What appears from the first line of the records below through the line containing "V1: 2.5V (plus" must be reproduced verbatim.

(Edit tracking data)
▶
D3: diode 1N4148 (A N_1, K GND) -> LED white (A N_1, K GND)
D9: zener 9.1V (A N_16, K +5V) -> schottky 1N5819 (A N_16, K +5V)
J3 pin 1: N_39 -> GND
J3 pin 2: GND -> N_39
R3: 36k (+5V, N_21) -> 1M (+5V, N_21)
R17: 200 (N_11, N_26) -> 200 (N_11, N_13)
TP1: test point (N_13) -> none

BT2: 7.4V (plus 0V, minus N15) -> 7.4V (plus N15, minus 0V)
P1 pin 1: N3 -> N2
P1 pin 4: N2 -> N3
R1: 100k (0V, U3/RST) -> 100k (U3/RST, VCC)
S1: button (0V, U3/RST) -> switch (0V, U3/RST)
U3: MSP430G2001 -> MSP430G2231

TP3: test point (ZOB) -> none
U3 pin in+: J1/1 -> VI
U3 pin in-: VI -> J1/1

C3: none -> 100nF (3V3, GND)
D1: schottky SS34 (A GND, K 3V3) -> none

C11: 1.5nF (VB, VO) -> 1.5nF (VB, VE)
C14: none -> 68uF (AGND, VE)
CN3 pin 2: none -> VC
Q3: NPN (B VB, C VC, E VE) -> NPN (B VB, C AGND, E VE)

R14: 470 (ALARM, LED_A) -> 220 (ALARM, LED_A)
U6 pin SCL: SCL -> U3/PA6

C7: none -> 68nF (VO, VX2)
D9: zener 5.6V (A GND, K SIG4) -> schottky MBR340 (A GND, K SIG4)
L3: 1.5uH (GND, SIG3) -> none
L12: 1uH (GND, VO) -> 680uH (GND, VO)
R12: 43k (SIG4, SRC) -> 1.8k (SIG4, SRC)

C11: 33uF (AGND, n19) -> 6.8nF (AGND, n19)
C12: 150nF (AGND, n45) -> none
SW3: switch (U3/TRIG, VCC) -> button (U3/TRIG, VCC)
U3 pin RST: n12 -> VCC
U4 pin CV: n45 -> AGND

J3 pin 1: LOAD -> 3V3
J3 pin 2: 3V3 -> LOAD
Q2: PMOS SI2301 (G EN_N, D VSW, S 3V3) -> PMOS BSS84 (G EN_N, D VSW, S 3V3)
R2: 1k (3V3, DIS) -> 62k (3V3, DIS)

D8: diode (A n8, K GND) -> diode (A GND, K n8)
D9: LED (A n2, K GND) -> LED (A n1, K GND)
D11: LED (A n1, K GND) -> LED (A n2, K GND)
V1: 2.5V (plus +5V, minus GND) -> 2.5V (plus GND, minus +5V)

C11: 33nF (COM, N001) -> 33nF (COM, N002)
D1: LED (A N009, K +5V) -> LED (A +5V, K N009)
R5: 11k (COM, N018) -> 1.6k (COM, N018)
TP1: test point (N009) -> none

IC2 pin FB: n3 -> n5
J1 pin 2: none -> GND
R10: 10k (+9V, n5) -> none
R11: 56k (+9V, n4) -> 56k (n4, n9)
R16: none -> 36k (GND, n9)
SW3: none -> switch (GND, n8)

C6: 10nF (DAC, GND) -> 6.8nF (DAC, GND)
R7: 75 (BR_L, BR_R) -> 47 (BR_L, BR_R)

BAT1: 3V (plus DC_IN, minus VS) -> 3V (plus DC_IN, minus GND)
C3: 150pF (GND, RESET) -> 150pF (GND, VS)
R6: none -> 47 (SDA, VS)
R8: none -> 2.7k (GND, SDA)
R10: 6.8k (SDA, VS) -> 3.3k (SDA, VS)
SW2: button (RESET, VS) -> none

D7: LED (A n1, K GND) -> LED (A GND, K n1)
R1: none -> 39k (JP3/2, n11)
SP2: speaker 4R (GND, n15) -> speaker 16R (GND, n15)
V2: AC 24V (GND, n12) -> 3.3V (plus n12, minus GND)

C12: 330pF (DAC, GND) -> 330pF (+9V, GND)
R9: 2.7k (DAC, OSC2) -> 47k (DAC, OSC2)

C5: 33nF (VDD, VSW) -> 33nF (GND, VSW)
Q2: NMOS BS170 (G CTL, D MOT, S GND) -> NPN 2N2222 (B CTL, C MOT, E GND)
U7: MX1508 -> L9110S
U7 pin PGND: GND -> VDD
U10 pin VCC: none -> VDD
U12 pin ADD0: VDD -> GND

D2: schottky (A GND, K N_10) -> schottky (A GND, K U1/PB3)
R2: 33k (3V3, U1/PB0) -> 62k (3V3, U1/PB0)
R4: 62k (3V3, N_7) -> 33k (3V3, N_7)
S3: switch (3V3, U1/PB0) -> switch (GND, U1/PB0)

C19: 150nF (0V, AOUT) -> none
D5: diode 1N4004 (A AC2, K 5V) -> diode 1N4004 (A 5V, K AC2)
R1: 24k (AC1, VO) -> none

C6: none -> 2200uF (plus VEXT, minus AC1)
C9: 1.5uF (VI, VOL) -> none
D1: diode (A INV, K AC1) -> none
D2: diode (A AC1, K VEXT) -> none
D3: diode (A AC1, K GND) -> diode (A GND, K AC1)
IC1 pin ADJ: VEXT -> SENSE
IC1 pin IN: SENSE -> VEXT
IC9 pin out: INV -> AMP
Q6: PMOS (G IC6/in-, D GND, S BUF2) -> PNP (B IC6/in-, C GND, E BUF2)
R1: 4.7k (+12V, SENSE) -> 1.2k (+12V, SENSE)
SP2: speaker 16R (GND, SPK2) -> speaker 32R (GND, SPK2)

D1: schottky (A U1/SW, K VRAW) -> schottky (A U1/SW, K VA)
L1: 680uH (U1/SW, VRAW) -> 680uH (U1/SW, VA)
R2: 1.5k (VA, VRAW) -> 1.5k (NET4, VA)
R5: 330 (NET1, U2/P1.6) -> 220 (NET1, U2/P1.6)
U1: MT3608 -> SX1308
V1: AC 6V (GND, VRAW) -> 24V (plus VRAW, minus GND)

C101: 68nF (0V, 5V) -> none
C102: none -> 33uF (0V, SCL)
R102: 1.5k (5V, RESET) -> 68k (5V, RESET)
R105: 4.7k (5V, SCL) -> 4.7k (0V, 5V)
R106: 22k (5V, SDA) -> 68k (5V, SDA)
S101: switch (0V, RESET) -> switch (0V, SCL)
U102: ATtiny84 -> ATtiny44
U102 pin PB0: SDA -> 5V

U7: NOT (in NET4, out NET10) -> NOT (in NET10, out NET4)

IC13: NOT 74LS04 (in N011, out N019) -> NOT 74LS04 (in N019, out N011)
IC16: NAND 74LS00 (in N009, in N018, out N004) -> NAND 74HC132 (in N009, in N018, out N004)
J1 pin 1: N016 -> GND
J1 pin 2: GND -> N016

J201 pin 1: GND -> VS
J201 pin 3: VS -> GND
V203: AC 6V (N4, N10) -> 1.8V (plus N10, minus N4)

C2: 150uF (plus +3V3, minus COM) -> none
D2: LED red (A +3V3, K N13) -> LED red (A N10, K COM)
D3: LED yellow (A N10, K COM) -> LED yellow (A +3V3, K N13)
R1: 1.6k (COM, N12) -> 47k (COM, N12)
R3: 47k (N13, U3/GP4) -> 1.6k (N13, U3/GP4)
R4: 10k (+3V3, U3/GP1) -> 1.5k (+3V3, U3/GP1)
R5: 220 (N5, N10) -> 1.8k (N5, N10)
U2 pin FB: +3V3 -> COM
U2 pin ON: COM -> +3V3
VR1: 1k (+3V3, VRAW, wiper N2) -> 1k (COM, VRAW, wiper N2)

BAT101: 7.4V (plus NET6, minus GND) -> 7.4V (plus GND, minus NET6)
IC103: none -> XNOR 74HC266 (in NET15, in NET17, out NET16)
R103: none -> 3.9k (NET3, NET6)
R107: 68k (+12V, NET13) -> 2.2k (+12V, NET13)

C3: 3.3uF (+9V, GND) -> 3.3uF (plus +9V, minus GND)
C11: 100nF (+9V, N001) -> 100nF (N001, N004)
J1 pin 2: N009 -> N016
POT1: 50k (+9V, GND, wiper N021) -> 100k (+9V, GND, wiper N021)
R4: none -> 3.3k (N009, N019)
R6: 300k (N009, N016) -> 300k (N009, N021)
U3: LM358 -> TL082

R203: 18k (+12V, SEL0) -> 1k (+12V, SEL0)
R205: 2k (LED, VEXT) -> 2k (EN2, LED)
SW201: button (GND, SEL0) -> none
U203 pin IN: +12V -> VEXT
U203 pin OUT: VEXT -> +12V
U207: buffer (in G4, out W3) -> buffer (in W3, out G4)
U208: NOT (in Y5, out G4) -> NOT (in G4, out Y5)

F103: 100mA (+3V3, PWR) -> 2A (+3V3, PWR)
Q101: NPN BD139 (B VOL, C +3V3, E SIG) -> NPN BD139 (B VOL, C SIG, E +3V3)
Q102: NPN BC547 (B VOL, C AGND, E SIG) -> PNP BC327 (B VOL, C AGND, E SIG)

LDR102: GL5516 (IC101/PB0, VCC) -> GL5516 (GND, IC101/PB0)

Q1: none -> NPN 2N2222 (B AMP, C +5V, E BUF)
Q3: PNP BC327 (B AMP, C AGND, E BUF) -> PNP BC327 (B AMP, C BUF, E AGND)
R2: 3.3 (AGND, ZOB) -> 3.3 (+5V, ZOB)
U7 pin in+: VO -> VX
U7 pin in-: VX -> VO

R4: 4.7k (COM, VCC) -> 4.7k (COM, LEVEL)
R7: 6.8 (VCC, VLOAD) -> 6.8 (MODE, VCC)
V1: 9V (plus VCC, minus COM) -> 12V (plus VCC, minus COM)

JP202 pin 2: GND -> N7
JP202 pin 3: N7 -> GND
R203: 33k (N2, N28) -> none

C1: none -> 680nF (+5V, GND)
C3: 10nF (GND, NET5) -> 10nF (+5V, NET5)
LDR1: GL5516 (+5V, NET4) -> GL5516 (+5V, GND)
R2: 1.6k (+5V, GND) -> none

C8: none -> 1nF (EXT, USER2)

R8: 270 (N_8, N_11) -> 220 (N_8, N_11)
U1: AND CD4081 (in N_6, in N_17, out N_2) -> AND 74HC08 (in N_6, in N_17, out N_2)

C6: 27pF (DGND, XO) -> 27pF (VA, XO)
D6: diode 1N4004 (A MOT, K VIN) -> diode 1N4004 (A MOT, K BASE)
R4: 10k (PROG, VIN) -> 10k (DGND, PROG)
◀
Answer for the task ::
D3: diode 1N4148 (A N_1, K GND) -> LED white (A N_1, K GND)
D9: zener 9.1V (A N_16, K +5V) -> schottky 1N5819 (A N_16, K +5V)
J3 pin 1: N_39 -> GND
J3 pin 2: GND -> N_39
R3: 36k (+5V, N_21) -> 1M (+5V, N_21)
R17: 200 (N_11, N_26) -> 200 (N_11, N_13)
TP1: test point (N_13) -> none

BT2: 7.4V (plus 0V, minus N15) -> 7.4V (plus N15, minus 0V)
P1 pin 1: N3 -> N2
P1 pin 4: N2 -> N3
R1: 100k (0V, U3/RST) -> 100k (U3/RST, VCC)
S1: button (0V, U3/RST) -> switch (0V, U3/RST)
U3: MSP430G2001 -> MSP430G2231

TP3: test point (ZOB) -> none
U3 pin in+: J1/1 -> VI
U3 pin in-: VI -> J1/1

C3: none -> 100nF (3V3, GND)
D1: schottky SS34 (A GND, K 3V3) -> none

C11: 1.5nF (VB, VO) -> 1.5nF (VB, VE)
C14: none -> 68uF (AGND, VE)
CN3 pin 2: none -> VC
Q3: NPN (B VB, C VC, E VE) -> NPN (B VB, C AGND, E VE)

R14: 470 (ALARM, LED_A) -> 220 (ALARM, LED_A)
U6 pin SCL: SCL -> U3/PA6

C7: none -> 68nF (VO, VX2)
D9: zener 5.6V (A GND, K SIG4) -> schottky MBR340 (A GND, K SIG4)
L3: 1.5uH (GND, SIG3) -> none
L12: 1uH (GND, VO) -> 680uH (GND, VO)
R12: 43k (SIG4, SRC) -> 1.8k (SIG4, SRC)

C11: 33uF (AGND, n19) -> 6.8nF (AGND, n19)
C12: 150nF (AGND, n45) -> none
SW3: switch (U3/TRIG, VCC) -> button (U3/TRIG, VCC)
U3 pin RST: n12 -> VCC
U4 pin CV: n45 -> AGND

J3 pin 1: LOAD -> 3V3
J3 pin 2: 3V3 -> LOAD
Q2: PMOS SI2301 (G EN_N, D VSW, S 3V3) -> PMOS BSS84 (G EN_N, D VSW, S 3V3)
R2: 1k (3V3, DIS) -> 62k (3V3, DIS)

D8: diode (A n8, K GND) -> diode (A GND, K n8)
D9: LED (A n2, K GND) -> LED (A n1, K GND)
D11: LED (A n1, K GND) -> LED (A n2, K GND)
V1: 2.5V (plus +5V, minus GND) -> 2.5V (plus GND, minus +5V)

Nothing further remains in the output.